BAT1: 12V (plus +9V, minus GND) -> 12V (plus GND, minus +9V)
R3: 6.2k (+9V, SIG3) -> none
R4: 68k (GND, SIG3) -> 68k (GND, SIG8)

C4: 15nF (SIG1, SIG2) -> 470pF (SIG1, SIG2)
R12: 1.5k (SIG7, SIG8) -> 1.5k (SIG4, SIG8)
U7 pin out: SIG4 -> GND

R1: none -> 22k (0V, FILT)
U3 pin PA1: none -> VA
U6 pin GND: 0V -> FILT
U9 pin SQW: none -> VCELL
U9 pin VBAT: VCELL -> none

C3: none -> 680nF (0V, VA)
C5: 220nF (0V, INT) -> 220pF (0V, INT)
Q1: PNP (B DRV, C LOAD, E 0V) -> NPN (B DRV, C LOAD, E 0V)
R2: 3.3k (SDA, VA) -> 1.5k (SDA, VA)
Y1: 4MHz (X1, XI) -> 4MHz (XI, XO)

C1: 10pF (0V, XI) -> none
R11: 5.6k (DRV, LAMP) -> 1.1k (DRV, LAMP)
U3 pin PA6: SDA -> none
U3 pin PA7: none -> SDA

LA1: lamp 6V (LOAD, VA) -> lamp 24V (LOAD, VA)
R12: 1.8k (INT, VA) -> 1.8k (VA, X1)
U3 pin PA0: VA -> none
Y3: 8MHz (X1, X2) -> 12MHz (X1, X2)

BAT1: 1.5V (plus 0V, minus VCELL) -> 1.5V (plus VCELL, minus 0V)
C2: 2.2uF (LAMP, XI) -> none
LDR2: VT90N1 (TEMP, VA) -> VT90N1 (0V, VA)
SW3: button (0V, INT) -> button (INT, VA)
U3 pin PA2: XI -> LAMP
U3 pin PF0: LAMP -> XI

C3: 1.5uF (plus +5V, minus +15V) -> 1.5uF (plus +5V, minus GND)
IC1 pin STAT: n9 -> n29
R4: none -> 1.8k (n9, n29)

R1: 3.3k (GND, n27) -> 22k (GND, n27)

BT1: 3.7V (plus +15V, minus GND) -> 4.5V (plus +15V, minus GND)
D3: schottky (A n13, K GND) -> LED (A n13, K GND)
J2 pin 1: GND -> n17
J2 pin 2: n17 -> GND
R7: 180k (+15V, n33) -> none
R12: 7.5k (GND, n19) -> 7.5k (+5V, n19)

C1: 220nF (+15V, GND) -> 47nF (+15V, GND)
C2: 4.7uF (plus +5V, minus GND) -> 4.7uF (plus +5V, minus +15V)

* * * * * * *

* Requirement
Reproduce exactly the section above that begins at the line containing "U9 pin SQW: none -> VCELL" and ends at the line containing "R12: 1.8k (INT, VA) -> 1.8k (VA, X1)", leaving out all other lines.

* Final answer
U9 pin SQW: none -> VCELL
U9 pin VBAT: VCELL -> none

C3: none -> 680nF (0V, VA)
C5: 220nF (0V, INT) -> 220pF (0V, INT)
Q1: PNP (B DRV, C LOAD, E 0V) -> NPN (B DRV, C LOAD, E 0V)
R2: 3.3k (SDA, VA) -> 1.5k (SDA, VA)
Y1: 4MHz (X1, XI) -> 4MHz (XI, XO)

C1: 10pF (0V, XI) -> none
R11: 5.6k (DRV, LAMP) -> 1.1k (DRV, LAMP)
U3 pin PA6: SDA -> none
U3 pin PA7: none -> SDA

LA1: lamp 6V (LOAD, VA) -> lamp 24V (LOAD, VA)
R12: 1.8k (INT, VA) -> 1.8k (VA, X1)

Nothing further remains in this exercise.